* **Records for processing**
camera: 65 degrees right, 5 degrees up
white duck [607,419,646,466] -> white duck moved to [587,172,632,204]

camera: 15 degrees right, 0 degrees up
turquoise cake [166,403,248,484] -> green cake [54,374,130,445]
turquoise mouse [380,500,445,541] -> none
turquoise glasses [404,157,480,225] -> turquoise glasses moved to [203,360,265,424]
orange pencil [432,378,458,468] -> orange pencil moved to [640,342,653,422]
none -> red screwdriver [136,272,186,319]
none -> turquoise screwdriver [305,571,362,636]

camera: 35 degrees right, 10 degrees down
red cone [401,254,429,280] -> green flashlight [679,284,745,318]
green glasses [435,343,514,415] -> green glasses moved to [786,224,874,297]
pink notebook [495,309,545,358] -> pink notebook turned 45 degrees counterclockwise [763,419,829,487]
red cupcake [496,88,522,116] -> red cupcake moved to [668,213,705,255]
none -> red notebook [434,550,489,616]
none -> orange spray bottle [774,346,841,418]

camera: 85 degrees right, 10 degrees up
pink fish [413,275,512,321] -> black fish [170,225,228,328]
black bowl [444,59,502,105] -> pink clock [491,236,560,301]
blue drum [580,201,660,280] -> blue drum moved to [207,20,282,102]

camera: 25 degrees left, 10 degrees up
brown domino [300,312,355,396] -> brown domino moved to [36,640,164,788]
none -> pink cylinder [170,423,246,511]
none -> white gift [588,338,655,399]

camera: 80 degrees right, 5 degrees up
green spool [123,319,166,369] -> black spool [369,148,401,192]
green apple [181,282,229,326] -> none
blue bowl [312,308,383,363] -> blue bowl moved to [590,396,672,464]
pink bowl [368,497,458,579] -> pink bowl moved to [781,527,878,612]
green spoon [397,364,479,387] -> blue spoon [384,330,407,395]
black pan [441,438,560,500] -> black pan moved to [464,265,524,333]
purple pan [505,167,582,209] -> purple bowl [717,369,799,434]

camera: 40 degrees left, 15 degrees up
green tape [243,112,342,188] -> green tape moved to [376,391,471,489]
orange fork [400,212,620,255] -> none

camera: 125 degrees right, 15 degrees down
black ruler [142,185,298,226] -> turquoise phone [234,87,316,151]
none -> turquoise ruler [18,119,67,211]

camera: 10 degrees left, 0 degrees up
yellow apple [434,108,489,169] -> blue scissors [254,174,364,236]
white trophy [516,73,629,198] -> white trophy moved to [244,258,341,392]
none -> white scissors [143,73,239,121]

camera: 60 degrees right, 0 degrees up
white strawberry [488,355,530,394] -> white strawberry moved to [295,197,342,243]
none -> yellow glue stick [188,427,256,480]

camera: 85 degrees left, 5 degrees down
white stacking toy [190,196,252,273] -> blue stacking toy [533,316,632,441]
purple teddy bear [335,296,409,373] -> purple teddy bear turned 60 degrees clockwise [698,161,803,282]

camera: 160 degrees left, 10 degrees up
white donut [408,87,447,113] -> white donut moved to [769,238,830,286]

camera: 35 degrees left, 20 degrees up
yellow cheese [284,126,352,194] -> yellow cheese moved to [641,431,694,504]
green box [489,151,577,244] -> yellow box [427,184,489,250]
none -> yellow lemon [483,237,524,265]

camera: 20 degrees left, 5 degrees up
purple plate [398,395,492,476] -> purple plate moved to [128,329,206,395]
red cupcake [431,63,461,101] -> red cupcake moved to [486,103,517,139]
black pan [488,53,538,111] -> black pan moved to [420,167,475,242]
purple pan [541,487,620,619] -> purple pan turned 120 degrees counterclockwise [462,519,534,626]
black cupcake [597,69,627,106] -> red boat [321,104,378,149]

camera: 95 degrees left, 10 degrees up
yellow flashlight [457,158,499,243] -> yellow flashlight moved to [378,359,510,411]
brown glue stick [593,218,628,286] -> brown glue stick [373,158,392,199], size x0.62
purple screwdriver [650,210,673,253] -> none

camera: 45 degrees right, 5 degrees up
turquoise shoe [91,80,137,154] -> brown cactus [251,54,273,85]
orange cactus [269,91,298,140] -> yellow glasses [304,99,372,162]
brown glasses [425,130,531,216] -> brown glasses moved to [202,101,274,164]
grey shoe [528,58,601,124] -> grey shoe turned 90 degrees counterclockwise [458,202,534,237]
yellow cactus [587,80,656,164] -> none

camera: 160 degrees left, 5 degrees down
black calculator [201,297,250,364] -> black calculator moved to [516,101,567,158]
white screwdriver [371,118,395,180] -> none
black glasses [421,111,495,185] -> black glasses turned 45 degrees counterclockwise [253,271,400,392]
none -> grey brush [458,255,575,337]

* **Task to carry out**
Taking the entries above, write out exactly the lines starting with the line containing "red cone [401,254,429,280]" and going on through the line containing "pink notebook [495,309,545,358]", both included, and nothing else.

* **Task result**
red cone [401,254,429,280] -> green flashlight [679,284,745,318]
green glasses [435,343,514,415] -> green glasses moved to [786,224,874,297]
pink notebook [495,309,545,358] -> pink notebook turned 45 degrees counterclockwise [763,419,829,487]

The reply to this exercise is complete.